Brief: Return the listing that follows exactly, with no pictures included.

Supplied material:
--------------------
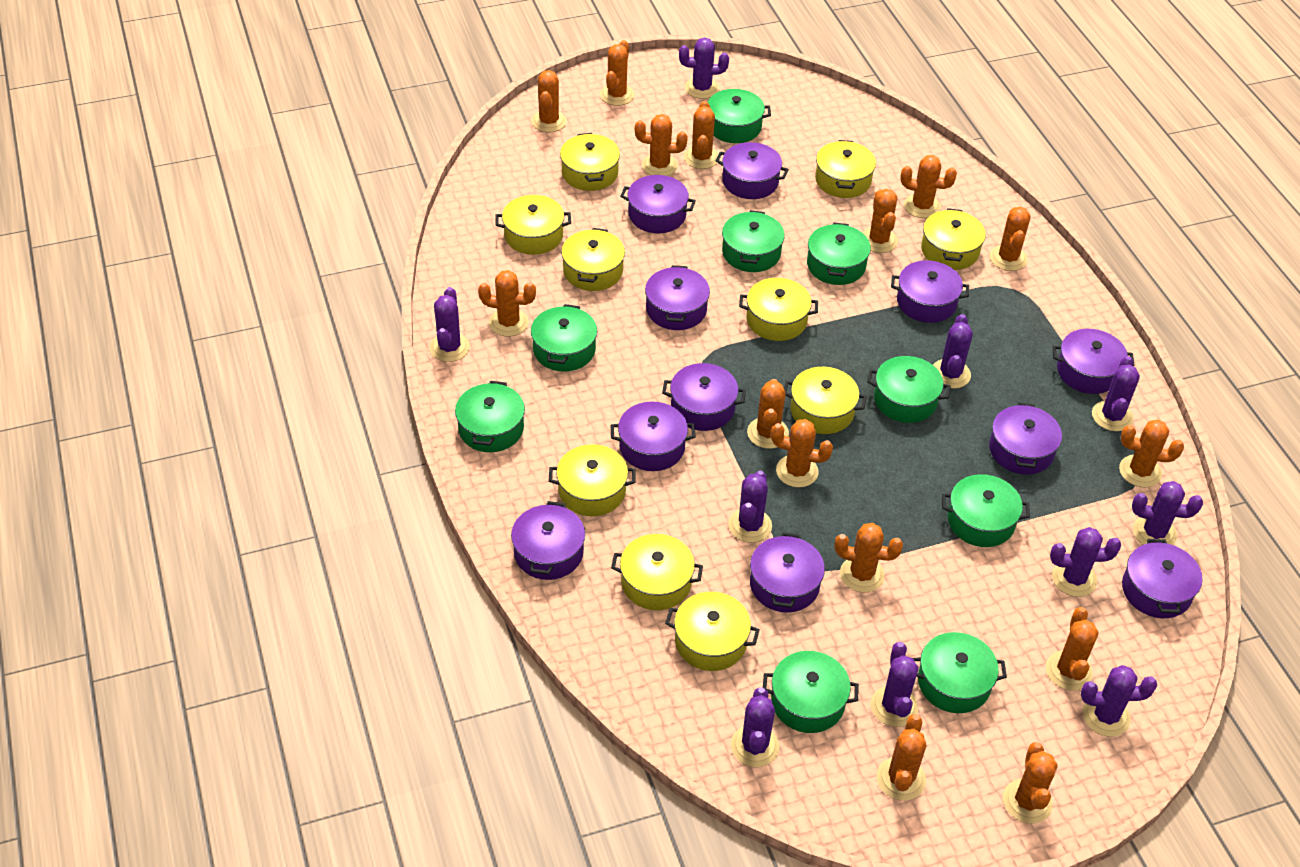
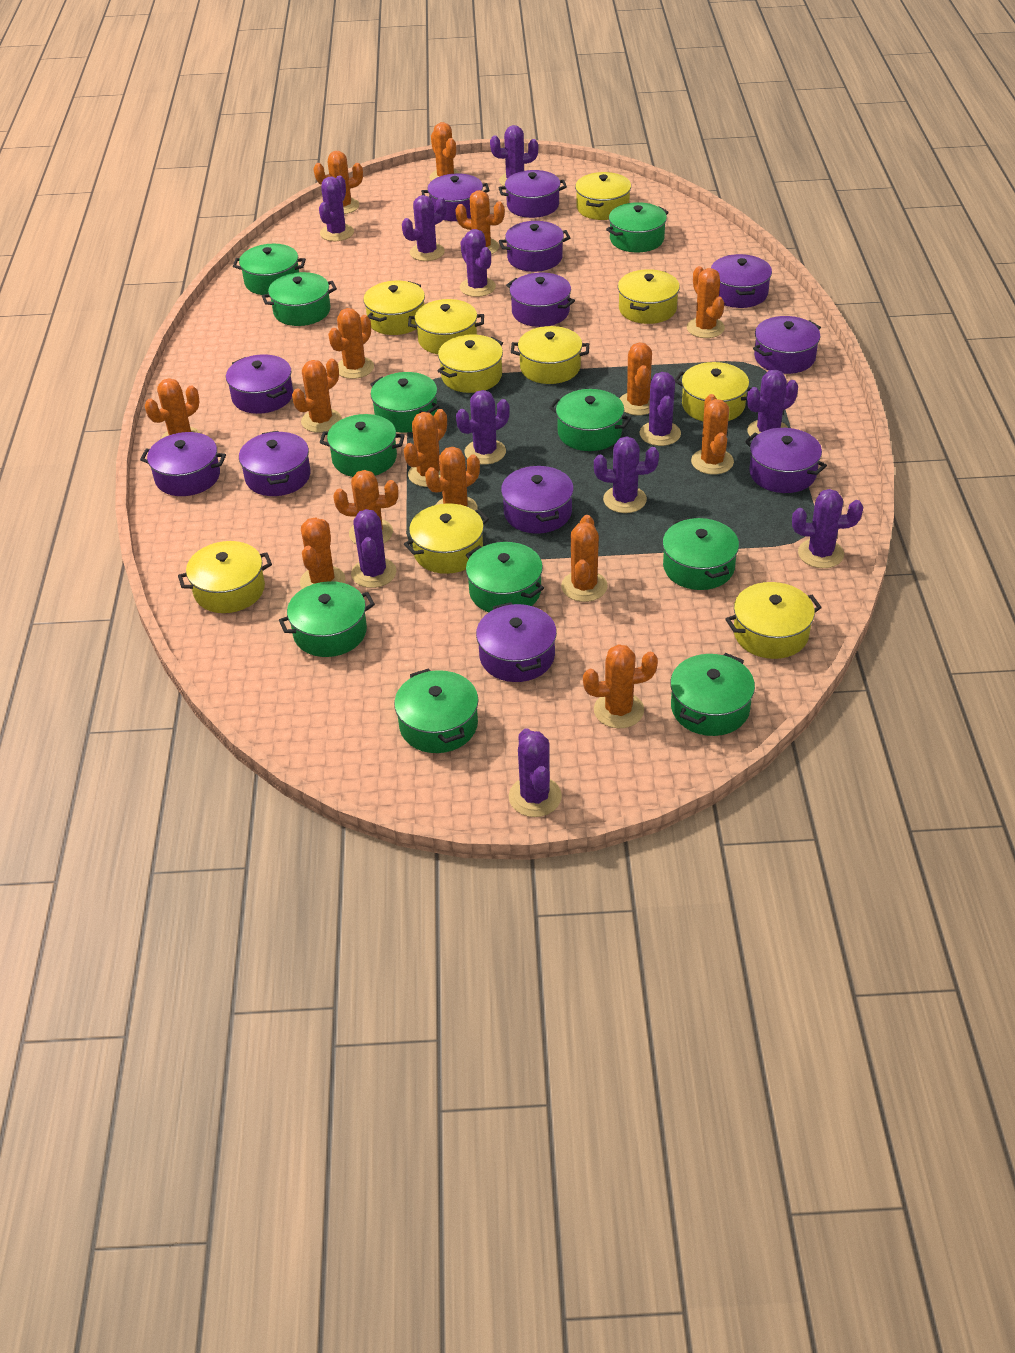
green pot: 9 -> 11
purple cactus: 10 -> 11
purple pot: 11 -> 12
--------------------
Result:
green pot: 9 -> 11
purple cactus: 10 -> 11
purple pot: 11 -> 12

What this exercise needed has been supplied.